**What is required**
Lines below that include the word "notebook" should each be copied.

**Source data**
■ ■ ■

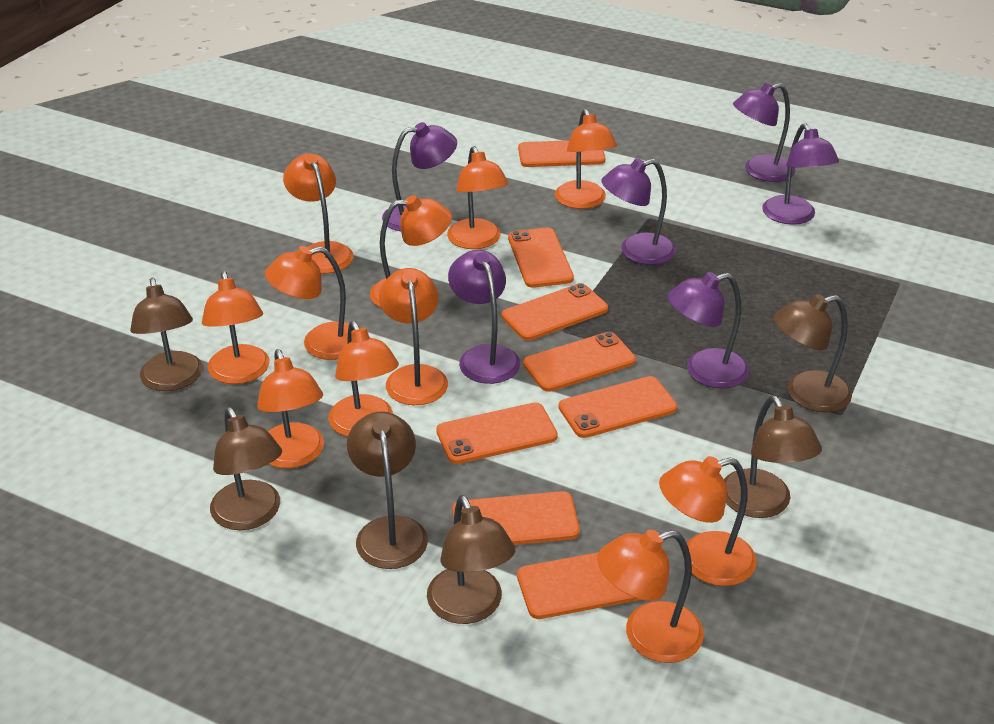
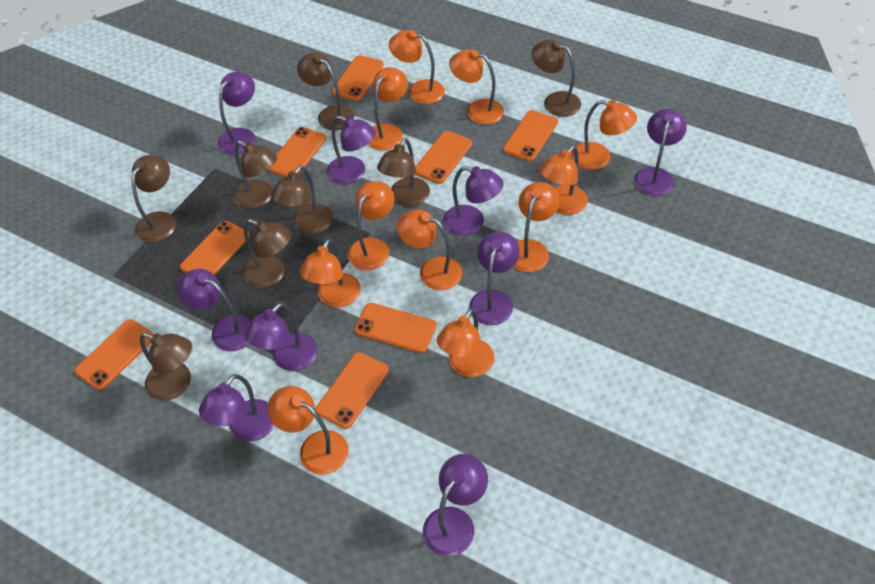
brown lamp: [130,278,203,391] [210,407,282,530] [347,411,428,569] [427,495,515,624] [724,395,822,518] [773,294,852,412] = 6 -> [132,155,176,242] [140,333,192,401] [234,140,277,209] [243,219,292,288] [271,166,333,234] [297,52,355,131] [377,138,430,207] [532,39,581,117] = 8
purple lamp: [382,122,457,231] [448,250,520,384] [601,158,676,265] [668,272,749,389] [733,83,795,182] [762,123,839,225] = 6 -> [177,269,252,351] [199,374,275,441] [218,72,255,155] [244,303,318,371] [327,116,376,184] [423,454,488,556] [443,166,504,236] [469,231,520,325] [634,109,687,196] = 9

■ ■ ■

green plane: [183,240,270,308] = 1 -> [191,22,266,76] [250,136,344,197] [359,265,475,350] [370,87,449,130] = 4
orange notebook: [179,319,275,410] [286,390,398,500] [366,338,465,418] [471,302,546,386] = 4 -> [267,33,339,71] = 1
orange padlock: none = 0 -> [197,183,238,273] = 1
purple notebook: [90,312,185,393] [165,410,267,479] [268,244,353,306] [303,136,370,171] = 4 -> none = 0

■ ■ ■

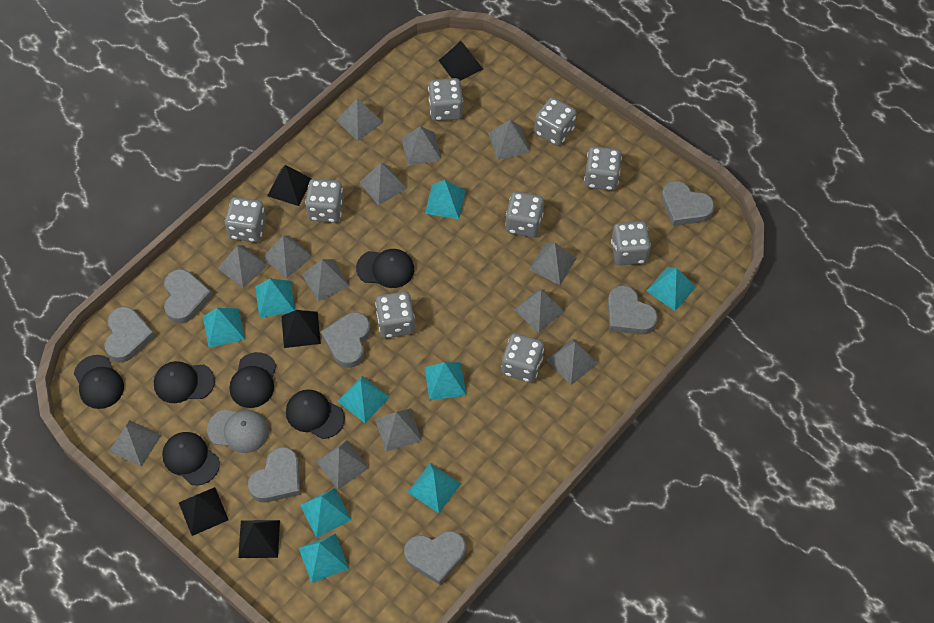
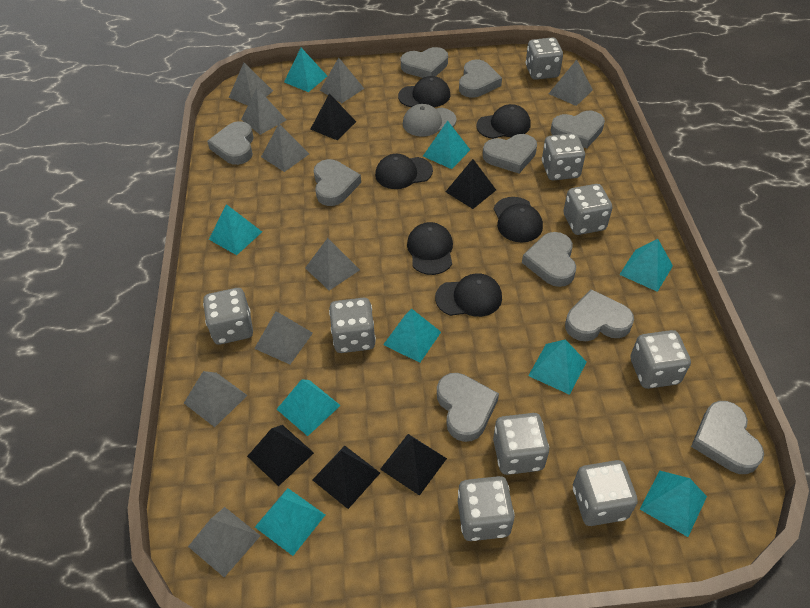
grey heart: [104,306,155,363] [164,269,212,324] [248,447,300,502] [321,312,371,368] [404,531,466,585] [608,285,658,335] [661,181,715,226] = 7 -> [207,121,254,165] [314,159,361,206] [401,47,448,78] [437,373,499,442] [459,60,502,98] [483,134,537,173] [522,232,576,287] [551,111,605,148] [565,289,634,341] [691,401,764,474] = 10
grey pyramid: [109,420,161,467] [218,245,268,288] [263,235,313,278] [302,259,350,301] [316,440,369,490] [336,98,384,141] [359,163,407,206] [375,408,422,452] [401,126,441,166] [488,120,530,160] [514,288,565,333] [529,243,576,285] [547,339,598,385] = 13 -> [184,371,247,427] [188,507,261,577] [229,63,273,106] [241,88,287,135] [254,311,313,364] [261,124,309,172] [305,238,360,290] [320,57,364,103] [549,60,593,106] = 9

■ ■ ■

**Answer to this exercise**
orange notebook: [179,319,275,410] [286,390,398,500] [366,338,465,418] [471,302,546,386] = 4 -> [267,33,339,71] = 1
purple notebook: [90,312,185,393] [165,410,267,479] [268,244,353,306] [303,136,370,171] = 4 -> none = 0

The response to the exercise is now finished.